> **WORK INSTRUCTIONS**
Go line by line through the records and tally those that include "bottle". Respond with the tally only.

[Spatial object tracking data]

━━━━━━━━━━━━━━━━

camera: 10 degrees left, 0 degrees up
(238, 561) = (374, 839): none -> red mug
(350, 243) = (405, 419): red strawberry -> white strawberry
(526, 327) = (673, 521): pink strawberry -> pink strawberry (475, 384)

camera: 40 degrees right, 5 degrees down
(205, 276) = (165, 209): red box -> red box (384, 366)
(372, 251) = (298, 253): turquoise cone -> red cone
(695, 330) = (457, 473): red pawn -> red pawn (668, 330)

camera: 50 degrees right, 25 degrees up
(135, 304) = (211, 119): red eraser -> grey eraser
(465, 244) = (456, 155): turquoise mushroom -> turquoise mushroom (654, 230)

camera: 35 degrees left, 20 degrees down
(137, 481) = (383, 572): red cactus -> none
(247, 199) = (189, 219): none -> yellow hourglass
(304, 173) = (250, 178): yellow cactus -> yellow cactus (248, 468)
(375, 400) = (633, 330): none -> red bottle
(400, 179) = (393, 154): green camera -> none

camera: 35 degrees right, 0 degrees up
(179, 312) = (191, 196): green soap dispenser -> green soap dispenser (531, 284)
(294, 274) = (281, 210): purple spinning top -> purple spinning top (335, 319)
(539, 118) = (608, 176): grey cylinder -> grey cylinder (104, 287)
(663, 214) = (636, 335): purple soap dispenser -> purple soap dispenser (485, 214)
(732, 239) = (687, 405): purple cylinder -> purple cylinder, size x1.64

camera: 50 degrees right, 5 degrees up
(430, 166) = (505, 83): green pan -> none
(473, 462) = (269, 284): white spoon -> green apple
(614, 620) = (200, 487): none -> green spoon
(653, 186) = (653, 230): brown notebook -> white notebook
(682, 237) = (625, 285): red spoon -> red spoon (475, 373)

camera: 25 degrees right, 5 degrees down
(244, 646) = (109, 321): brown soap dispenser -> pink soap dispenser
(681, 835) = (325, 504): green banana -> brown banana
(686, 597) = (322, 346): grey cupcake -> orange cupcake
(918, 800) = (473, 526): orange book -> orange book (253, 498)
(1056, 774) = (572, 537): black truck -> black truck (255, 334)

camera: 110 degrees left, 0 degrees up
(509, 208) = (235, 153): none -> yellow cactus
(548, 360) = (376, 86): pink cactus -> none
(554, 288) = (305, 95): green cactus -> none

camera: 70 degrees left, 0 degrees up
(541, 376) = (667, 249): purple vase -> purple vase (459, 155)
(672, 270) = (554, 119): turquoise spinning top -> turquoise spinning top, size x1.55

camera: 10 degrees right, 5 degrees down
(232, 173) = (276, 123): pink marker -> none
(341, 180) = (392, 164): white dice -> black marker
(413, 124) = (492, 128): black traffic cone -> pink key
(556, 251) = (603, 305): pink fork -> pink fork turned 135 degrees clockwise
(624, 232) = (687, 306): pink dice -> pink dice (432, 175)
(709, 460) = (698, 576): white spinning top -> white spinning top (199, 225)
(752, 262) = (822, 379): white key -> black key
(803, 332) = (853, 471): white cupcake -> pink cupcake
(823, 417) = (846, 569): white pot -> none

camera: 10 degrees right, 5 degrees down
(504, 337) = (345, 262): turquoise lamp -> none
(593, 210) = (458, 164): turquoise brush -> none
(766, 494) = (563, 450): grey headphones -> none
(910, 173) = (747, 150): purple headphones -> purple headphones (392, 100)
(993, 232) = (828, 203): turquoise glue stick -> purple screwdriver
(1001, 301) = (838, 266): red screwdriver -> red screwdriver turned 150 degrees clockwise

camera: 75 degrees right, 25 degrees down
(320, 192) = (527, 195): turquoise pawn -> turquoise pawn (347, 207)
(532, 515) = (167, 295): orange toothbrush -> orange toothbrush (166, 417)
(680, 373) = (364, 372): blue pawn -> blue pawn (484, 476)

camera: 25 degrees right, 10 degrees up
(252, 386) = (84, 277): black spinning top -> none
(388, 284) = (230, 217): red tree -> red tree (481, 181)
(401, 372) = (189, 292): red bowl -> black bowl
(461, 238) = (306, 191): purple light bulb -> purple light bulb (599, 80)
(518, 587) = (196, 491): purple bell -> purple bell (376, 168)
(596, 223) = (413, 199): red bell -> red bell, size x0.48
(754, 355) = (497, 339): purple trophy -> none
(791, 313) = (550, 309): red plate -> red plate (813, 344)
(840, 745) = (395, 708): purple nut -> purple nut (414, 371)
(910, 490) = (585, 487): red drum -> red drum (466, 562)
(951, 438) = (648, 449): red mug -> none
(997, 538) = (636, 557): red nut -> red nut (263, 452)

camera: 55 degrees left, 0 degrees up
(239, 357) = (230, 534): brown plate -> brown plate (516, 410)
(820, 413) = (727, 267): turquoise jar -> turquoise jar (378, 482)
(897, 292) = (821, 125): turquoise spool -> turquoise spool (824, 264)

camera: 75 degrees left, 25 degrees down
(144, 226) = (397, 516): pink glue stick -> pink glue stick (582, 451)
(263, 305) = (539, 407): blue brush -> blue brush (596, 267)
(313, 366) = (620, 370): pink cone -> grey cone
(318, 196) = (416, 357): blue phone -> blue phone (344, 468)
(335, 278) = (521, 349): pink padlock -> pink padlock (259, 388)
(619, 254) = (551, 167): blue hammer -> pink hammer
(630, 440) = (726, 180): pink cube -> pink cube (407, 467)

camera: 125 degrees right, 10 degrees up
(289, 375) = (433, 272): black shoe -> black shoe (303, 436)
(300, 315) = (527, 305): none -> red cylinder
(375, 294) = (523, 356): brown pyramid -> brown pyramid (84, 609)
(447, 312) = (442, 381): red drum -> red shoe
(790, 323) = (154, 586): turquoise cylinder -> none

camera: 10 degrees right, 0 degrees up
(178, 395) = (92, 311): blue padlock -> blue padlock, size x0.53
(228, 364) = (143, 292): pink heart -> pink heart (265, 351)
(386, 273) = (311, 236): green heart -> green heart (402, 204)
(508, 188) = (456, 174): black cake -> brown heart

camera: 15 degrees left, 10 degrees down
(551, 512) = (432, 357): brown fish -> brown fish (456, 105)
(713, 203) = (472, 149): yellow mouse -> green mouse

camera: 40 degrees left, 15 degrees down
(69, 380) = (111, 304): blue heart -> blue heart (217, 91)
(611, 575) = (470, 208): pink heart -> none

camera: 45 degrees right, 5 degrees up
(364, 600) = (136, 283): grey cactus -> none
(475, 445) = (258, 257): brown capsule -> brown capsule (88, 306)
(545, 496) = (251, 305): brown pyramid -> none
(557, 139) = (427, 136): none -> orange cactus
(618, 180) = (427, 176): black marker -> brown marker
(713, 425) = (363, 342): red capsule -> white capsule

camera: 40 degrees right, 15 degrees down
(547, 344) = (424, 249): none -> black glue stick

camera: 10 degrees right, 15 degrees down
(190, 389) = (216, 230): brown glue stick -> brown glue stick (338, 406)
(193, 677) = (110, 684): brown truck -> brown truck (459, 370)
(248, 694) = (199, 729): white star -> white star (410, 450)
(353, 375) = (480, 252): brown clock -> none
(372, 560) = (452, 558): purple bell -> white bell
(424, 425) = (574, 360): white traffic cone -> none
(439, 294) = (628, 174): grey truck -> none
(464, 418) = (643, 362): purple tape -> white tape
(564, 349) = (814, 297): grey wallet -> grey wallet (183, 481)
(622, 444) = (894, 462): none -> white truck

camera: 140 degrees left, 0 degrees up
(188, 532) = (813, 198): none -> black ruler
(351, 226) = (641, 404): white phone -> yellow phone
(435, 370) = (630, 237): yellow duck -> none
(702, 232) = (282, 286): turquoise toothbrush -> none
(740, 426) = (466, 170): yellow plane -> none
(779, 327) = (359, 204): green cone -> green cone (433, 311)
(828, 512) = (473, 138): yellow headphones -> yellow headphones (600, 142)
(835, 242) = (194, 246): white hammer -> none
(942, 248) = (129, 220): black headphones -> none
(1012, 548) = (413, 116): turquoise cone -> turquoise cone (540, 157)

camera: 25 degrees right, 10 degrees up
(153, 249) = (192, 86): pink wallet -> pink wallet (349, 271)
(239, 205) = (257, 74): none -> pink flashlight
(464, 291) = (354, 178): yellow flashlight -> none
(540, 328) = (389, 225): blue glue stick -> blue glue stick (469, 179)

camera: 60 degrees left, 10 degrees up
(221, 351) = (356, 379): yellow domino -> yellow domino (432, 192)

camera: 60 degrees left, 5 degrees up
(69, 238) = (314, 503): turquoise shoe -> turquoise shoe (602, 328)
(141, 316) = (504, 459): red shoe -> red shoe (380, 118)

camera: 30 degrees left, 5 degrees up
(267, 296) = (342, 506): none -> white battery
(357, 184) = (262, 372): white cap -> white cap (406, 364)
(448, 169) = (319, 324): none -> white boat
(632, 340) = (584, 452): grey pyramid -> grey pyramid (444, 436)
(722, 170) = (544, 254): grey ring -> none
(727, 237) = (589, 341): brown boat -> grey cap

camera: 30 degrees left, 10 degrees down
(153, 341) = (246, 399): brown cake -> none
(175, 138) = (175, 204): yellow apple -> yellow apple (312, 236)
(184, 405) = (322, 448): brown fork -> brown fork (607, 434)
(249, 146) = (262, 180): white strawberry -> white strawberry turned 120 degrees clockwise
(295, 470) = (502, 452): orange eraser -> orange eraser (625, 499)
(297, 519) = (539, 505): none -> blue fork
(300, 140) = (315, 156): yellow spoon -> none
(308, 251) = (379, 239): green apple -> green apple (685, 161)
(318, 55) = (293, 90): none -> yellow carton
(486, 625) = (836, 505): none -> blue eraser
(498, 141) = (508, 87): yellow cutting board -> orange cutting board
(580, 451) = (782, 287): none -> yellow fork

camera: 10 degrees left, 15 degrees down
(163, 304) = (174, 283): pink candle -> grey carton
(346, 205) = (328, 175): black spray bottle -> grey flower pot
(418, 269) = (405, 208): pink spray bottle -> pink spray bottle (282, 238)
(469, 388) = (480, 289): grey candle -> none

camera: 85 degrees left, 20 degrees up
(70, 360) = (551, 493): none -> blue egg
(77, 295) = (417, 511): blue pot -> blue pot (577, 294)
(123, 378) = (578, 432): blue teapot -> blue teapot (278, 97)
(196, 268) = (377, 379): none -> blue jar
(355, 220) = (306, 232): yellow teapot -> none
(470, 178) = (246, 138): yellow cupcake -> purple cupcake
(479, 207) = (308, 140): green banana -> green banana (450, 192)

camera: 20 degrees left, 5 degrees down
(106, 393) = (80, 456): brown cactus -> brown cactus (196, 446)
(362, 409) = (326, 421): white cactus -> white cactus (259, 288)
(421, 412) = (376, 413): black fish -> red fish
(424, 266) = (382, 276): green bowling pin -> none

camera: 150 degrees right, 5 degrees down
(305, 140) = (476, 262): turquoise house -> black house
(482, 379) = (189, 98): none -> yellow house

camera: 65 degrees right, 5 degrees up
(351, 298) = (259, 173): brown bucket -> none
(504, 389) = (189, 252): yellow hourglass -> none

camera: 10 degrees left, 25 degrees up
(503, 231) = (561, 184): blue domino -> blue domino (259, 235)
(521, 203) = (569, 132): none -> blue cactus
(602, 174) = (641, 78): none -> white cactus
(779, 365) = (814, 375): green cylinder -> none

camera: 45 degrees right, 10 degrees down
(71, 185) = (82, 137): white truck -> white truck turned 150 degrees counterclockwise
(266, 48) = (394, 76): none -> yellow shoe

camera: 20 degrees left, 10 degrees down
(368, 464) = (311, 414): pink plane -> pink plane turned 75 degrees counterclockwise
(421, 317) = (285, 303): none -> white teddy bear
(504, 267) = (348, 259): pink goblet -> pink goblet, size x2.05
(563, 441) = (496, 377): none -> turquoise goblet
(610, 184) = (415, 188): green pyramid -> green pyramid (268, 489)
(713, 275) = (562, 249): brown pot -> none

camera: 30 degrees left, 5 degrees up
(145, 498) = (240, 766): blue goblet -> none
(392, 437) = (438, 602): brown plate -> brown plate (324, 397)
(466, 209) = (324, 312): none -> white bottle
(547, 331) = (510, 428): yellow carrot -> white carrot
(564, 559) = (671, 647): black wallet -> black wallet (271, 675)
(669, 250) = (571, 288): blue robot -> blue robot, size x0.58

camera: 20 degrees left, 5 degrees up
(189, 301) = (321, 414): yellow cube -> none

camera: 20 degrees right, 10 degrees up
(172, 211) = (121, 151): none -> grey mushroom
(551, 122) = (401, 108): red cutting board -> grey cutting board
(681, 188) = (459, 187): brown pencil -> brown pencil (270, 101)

━━━━━━━━━━━━━━━━

> **RESULT FOR THIS TASK**
4